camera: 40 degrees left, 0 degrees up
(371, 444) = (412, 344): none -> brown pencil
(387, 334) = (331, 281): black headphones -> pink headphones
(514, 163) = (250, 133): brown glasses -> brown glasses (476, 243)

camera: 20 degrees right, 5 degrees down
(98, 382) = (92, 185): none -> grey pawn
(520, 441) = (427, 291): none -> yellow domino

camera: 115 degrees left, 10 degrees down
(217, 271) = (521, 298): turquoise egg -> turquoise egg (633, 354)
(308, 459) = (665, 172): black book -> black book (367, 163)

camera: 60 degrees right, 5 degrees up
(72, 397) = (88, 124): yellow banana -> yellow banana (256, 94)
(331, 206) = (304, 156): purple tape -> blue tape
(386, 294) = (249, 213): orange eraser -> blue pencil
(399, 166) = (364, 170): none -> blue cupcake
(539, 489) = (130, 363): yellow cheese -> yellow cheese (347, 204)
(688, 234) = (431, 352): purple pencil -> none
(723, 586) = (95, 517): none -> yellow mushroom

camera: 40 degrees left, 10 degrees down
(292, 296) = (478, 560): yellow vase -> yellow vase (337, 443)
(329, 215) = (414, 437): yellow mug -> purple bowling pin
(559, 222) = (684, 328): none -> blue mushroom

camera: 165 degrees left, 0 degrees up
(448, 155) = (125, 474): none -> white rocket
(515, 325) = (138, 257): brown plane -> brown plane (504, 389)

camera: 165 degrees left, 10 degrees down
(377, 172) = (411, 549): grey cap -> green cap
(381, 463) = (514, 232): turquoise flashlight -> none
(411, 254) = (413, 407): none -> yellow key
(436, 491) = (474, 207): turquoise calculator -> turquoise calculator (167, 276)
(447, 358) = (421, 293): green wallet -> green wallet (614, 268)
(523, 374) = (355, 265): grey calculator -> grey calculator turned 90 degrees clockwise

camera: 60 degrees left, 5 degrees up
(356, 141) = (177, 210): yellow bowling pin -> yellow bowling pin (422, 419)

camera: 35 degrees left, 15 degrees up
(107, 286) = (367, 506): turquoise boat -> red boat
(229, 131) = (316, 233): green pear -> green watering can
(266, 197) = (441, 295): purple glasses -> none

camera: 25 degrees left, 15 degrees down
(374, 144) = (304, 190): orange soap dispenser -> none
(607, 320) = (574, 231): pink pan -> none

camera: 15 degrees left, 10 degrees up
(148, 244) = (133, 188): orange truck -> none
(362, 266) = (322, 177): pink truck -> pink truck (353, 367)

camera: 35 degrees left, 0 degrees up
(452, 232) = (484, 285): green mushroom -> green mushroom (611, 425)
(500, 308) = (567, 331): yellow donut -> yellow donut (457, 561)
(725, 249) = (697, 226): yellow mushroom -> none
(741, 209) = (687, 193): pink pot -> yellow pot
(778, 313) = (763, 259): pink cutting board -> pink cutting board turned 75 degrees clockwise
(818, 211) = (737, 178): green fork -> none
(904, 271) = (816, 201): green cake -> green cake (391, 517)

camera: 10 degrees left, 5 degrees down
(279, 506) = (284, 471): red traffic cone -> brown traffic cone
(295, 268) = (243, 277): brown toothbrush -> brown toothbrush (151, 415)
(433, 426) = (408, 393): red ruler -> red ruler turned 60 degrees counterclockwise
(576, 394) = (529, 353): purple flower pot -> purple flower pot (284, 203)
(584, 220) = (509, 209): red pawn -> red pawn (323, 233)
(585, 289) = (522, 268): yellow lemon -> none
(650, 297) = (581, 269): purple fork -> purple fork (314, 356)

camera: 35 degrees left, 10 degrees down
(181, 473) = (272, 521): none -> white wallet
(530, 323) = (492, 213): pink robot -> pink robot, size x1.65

Your task:
Would you copy every line from the listing above that has the string "pawn" in it?

Written solution:
(98, 382) = (92, 185): none -> grey pawn
(584, 220) = (509, 209): red pawn -> red pawn (323, 233)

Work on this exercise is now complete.